## Work to complete
Every entry below should be reproduced exactly; no picture is to be included.

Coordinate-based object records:
•••
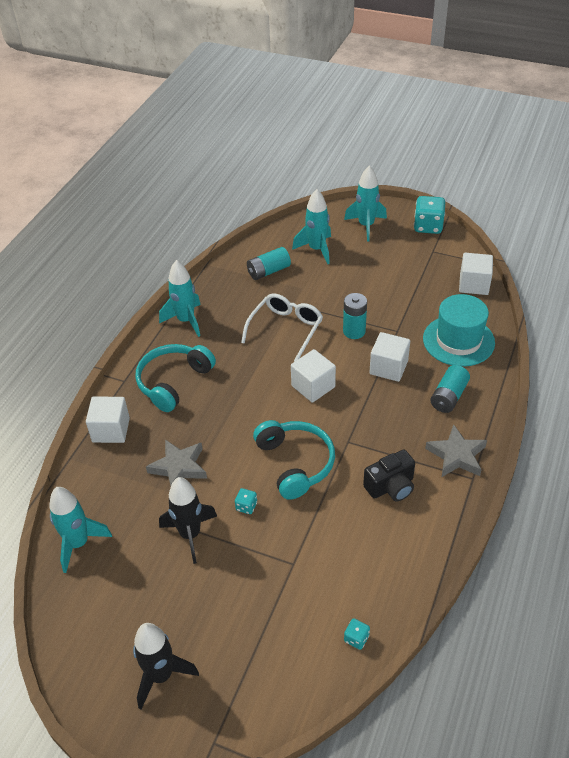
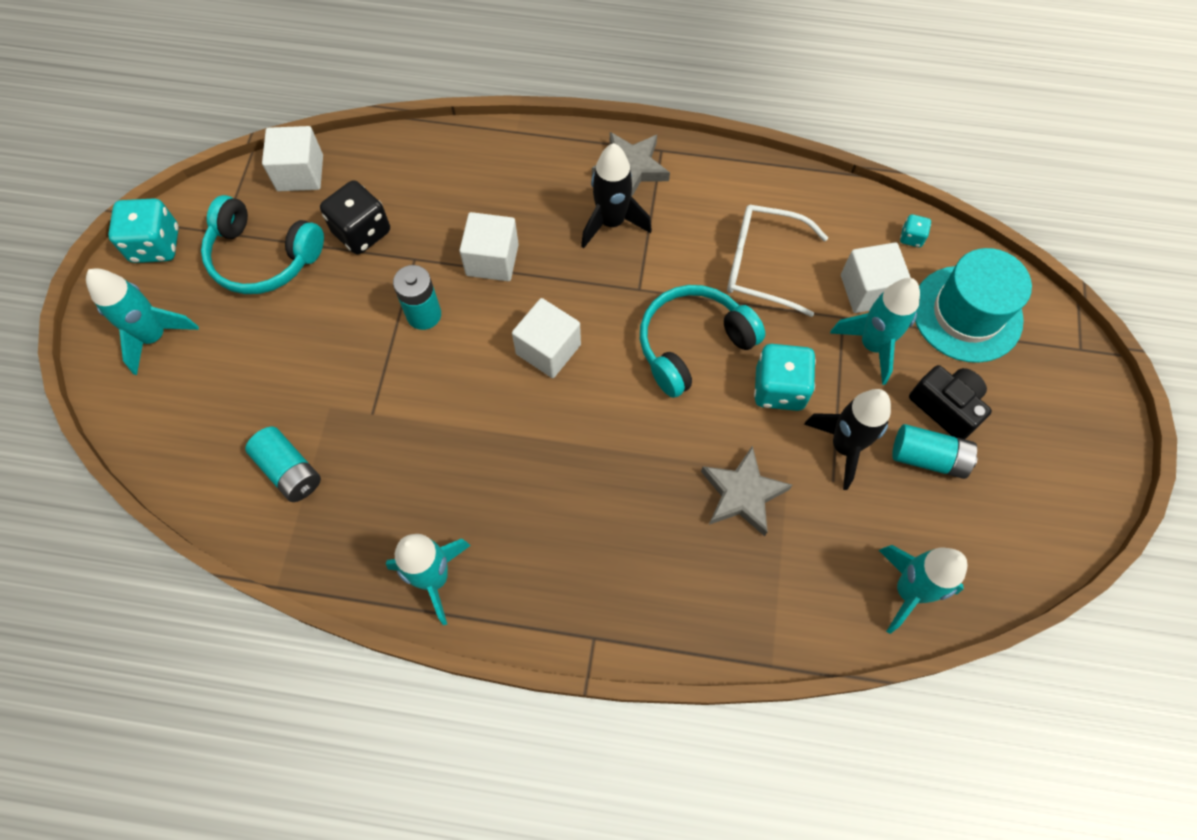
camera: 105 degrees left, 20 degrees up
white cube [86,397,130,443] -> white cube moved to [841,242,911,313]
black rocket [133,623,199,709] -> black rocket moved to [581,143,652,248]
turquoise headphones [135,344,216,412] -> turquoise headphones moved to [201,195,324,294]
turquoise dice [235,488,257,514] -> turquoise dice [754,344,816,411], size x2.06
white glasses [241,293,323,361] -> white glasses moved to [727,205,828,317]
turquoise rocket [292,189,331,264] -> turquoise rocket moved to [830,278,920,385]
black camera [363,450,415,501] -> black camera moved to [909,365,992,439]
turquoise hat [423,294,495,367] -> turquoise hat moved to [915,248,1032,363]
turquoise battery [430,365,470,413] -> turquoise battery moved to [892,424,977,479]
none -> black dice [320,180,390,254]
•••
## Written answer
camera: 105 degrees left, 20 degrees up
white cube [86,397,130,443] -> white cube moved to [841,242,911,313]
black rocket [133,623,199,709] -> black rocket moved to [581,143,652,248]
turquoise headphones [135,344,216,412] -> turquoise headphones moved to [201,195,324,294]
turquoise dice [235,488,257,514] -> turquoise dice [754,344,816,411], size x2.06
white glasses [241,293,323,361] -> white glasses moved to [727,205,828,317]
turquoise rocket [292,189,331,264] -> turquoise rocket moved to [830,278,920,385]
black camera [363,450,415,501] -> black camera moved to [909,365,992,439]
turquoise hat [423,294,495,367] -> turquoise hat moved to [915,248,1032,363]
turquoise battery [430,365,470,413] -> turquoise battery moved to [892,424,977,479]
none -> black dice [320,180,390,254]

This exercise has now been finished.